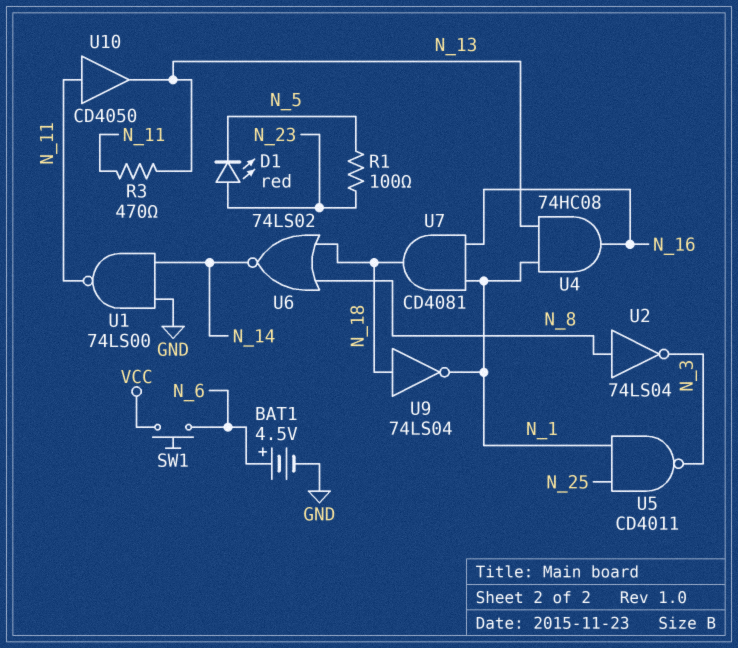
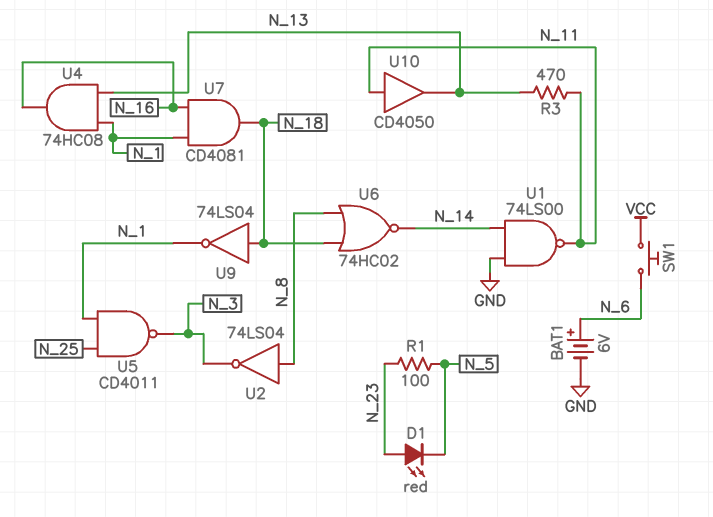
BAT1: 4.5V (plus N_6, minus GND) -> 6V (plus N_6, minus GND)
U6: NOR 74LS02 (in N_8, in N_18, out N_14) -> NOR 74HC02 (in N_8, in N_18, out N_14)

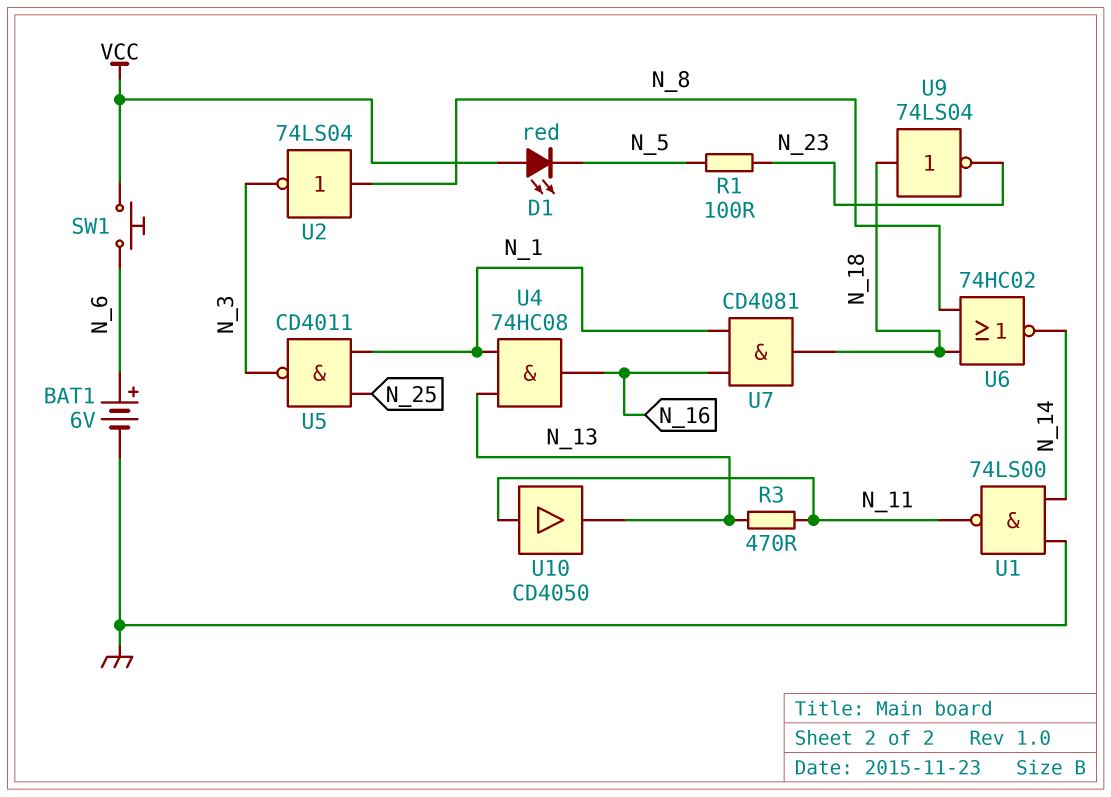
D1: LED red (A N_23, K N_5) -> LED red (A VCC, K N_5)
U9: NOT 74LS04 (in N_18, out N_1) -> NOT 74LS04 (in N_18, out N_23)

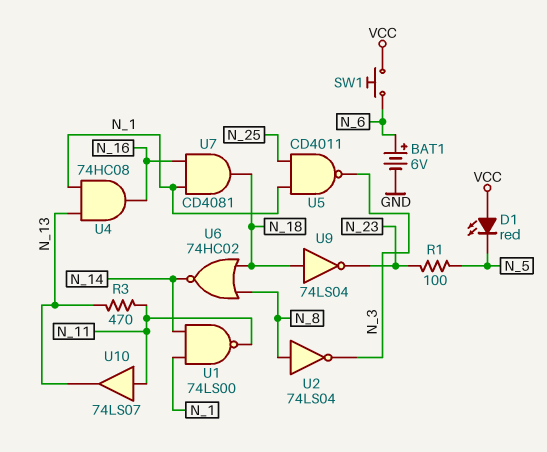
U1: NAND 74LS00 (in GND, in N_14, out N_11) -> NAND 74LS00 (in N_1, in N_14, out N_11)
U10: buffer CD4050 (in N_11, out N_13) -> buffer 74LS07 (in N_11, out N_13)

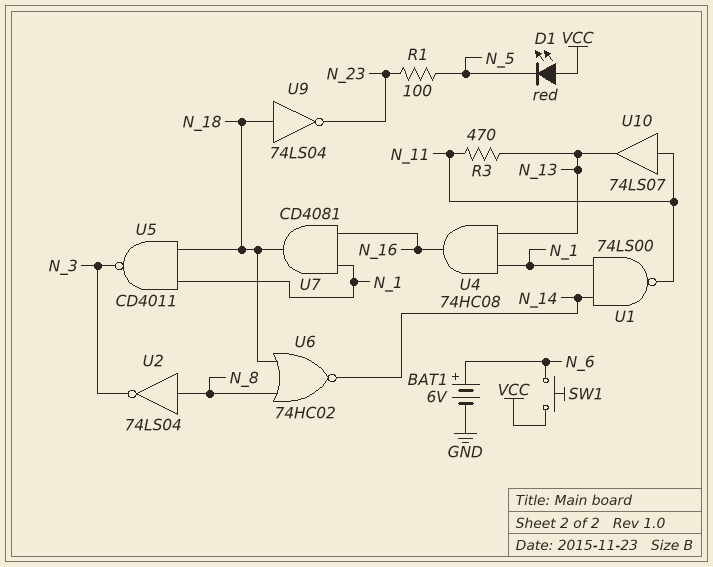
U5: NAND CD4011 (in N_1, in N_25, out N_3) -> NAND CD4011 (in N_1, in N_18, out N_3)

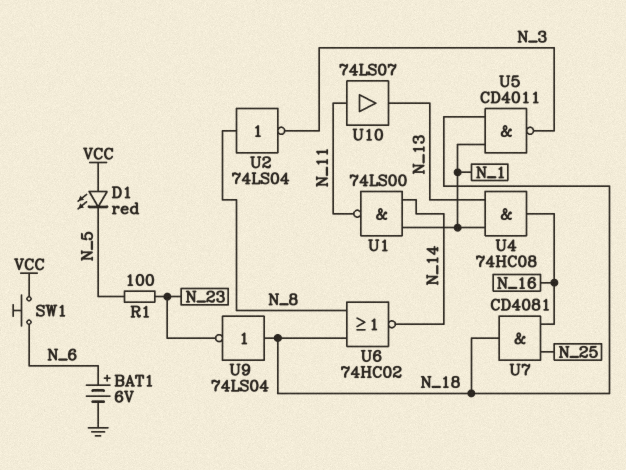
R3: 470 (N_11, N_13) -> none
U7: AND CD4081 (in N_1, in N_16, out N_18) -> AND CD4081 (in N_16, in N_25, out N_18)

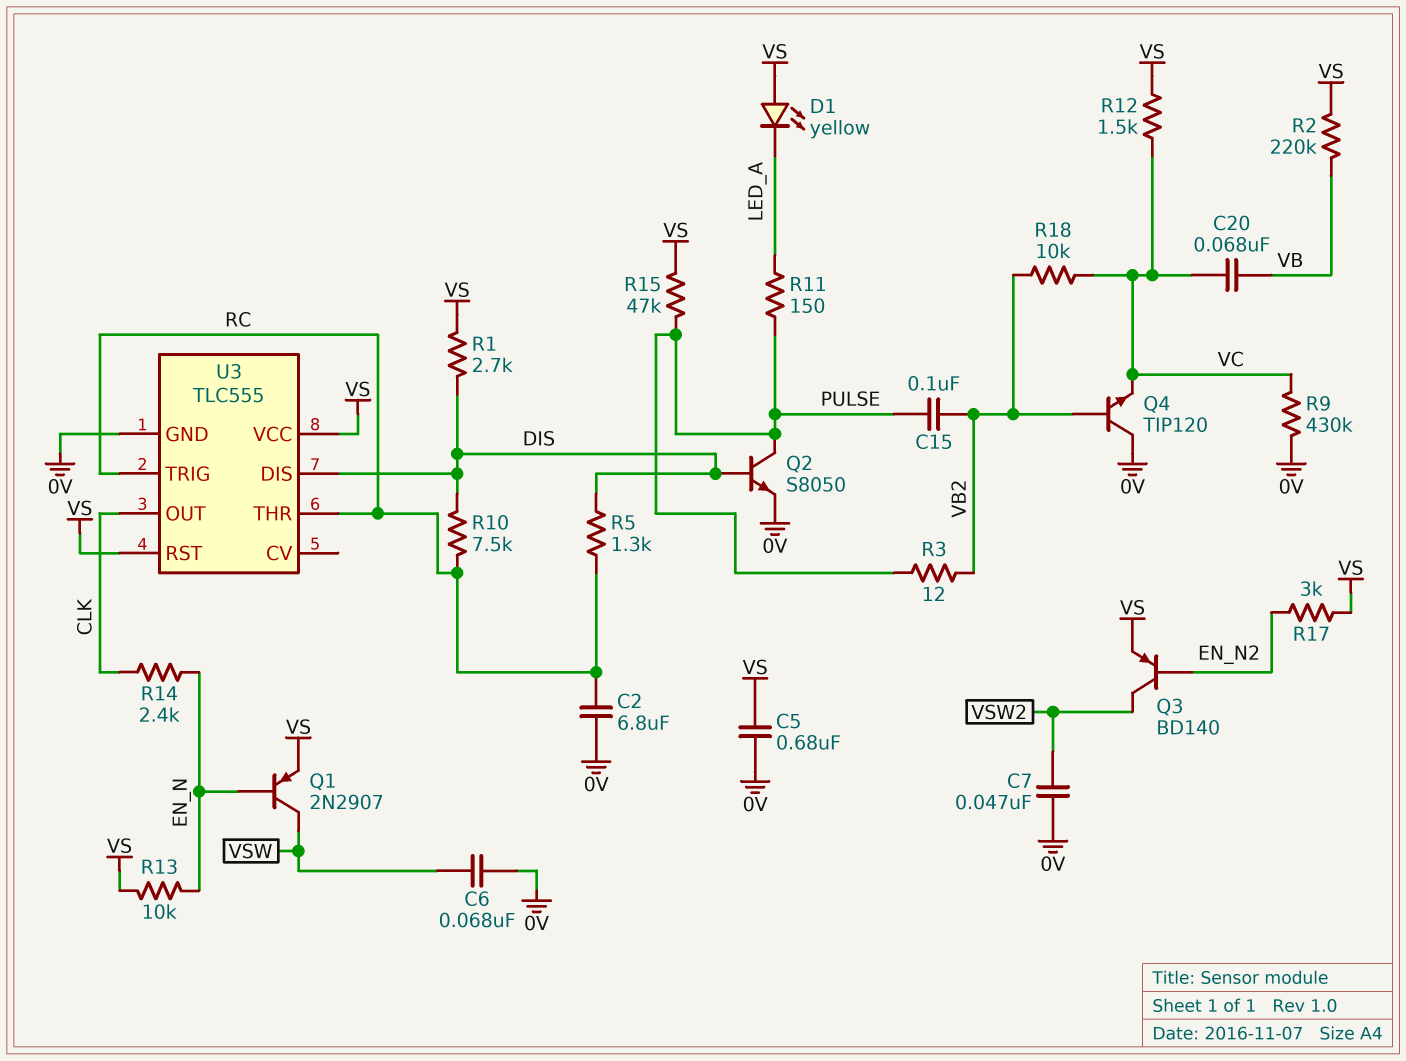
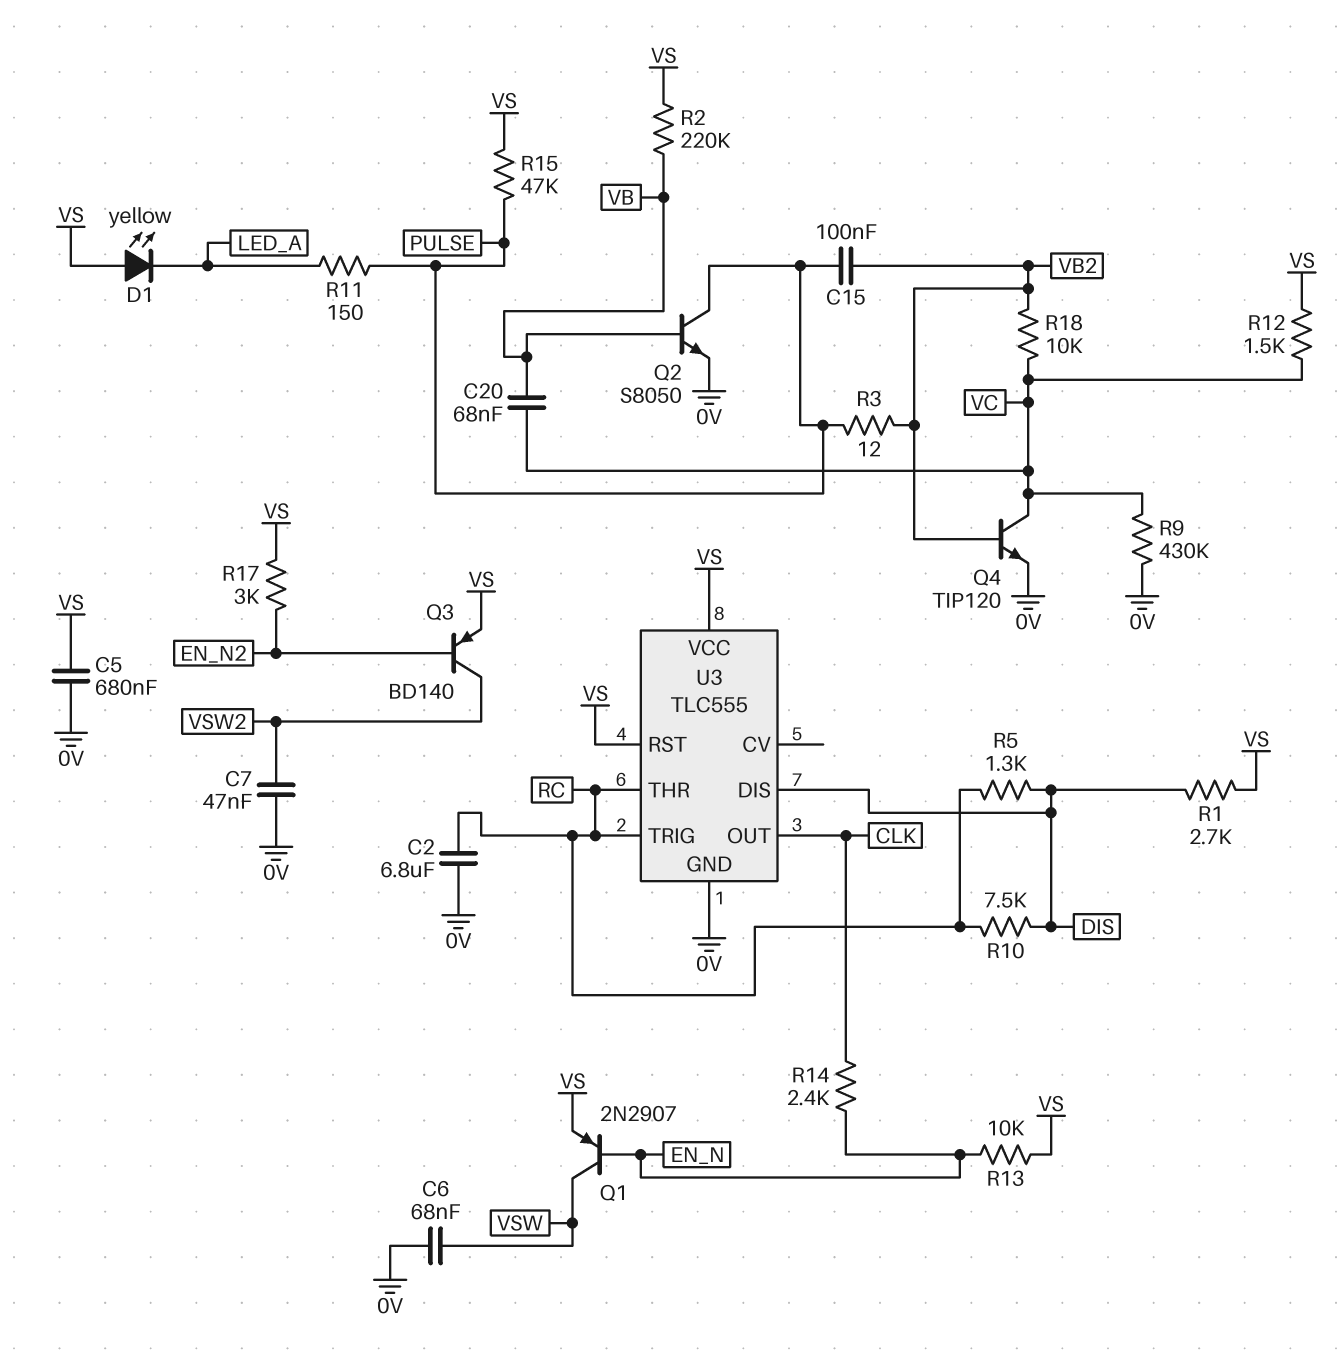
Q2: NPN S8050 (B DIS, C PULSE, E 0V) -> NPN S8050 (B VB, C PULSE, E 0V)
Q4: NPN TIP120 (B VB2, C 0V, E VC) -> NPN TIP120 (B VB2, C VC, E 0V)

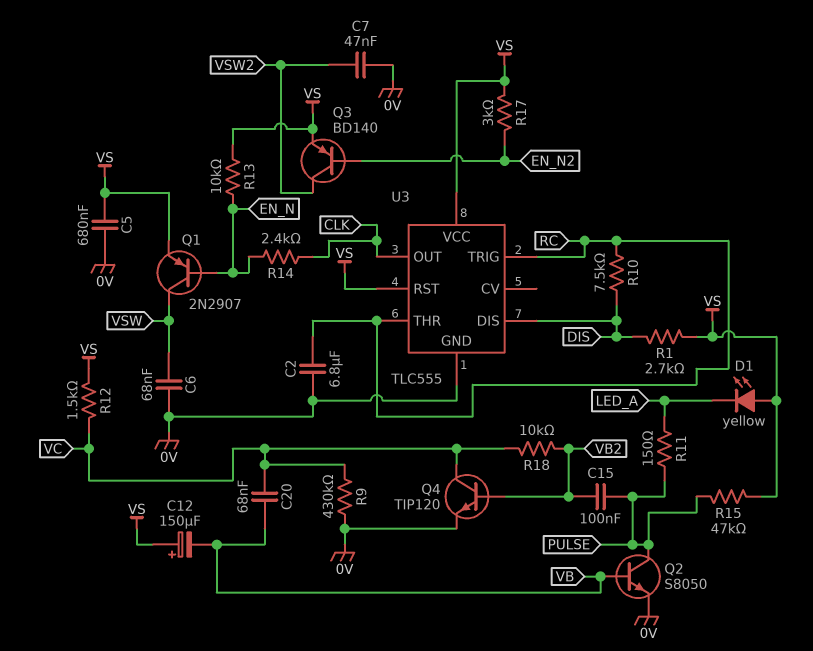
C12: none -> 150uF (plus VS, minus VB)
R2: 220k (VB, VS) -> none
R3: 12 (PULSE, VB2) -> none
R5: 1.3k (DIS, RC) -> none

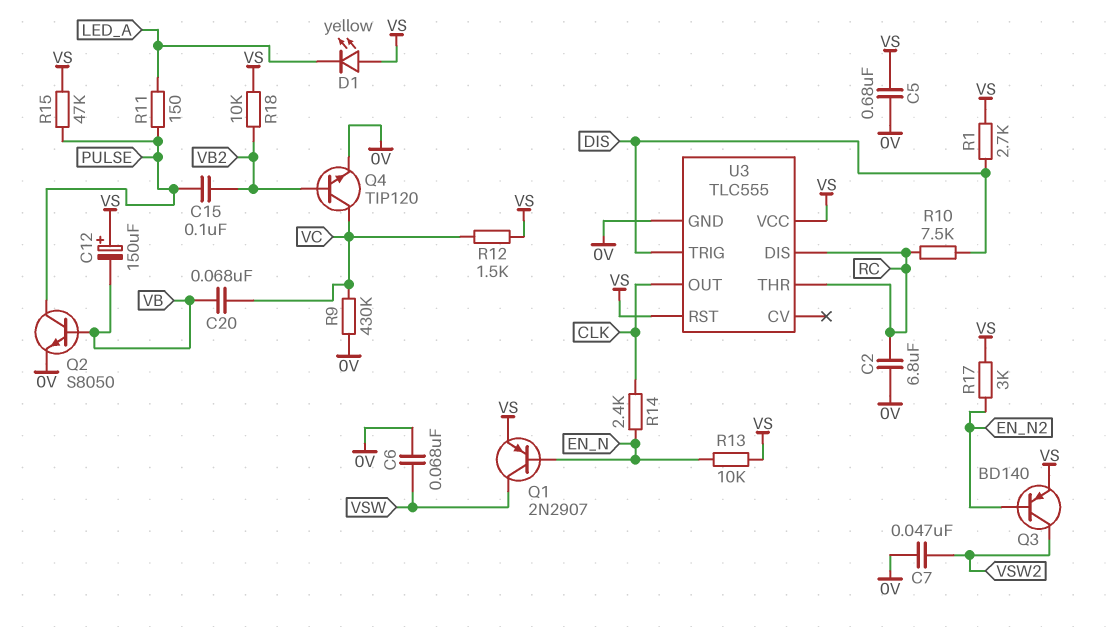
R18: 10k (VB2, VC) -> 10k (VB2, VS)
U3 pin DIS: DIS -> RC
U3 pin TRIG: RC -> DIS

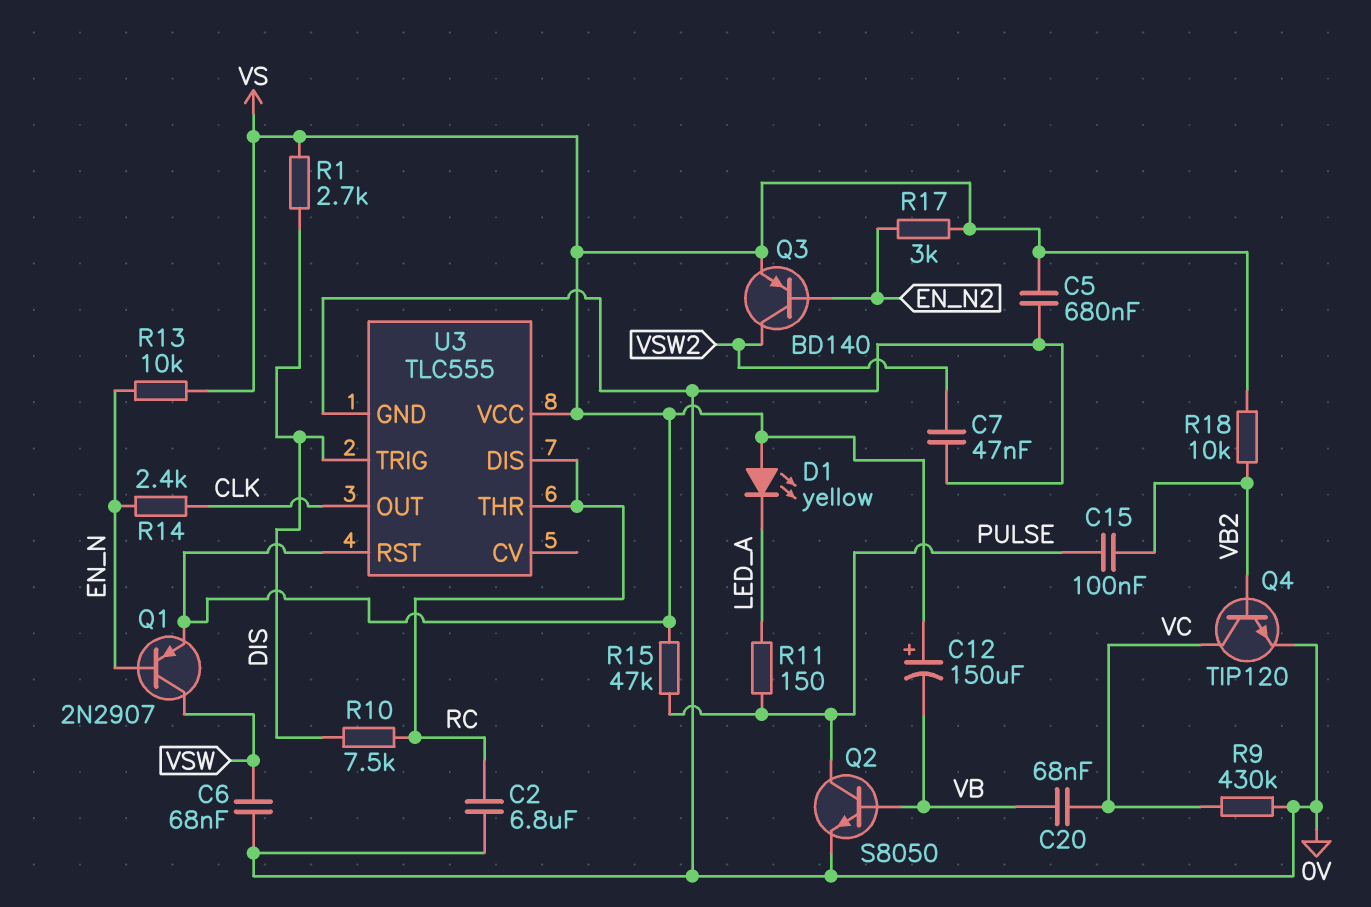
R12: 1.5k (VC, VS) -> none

.....

**Aim of the task:** Write out the records above exactly as they appear, leaving out any pictures.

**Answer below:**
BAT1: 4.5V (plus N_6, minus GND) -> 6V (plus N_6, minus GND)
U6: NOR 74LS02 (in N_8, in N_18, out N_14) -> NOR 74HC02 (in N_8, in N_18, out N_14)

D1: LED red (A N_23, K N_5) -> LED red (A VCC, K N_5)
U9: NOT 74LS04 (in N_18, out N_1) -> NOT 74LS04 (in N_18, out N_23)

U1: NAND 74LS00 (in GND, in N_14, out N_11) -> NAND 74LS00 (in N_1, in N_14, out N_11)
U10: buffer CD4050 (in N_11, out N_13) -> buffer 74LS07 (in N_11, out N_13)

U5: NAND CD4011 (in N_1, in N_25, out N_3) -> NAND CD4011 (in N_1, in N_18, out N_3)

R3: 470 (N_11, N_13) -> none
U7: AND CD4081 (in N_1, in N_16, out N_18) -> AND CD4081 (in N_16, in N_25, out N_18)

Q2: NPN S8050 (B DIS, C PULSE, E 0V) -> NPN S8050 (B VB, C PULSE, E 0V)
Q4: NPN TIP120 (B VB2, C 0V, E VC) -> NPN TIP120 (B VB2, C VC, E 0V)

C12: none -> 150uF (plus VS, minus VB)
R2: 220k (VB, VS) -> none
R3: 12 (PULSE, VB2) -> none
R5: 1.3k (DIS, RC) -> none

R18: 10k (VB2, VC) -> 10k (VB2, VS)
U3 pin DIS: DIS -> RC
U3 pin TRIG: RC -> DIS

R12: 1.5k (VC, VS) -> none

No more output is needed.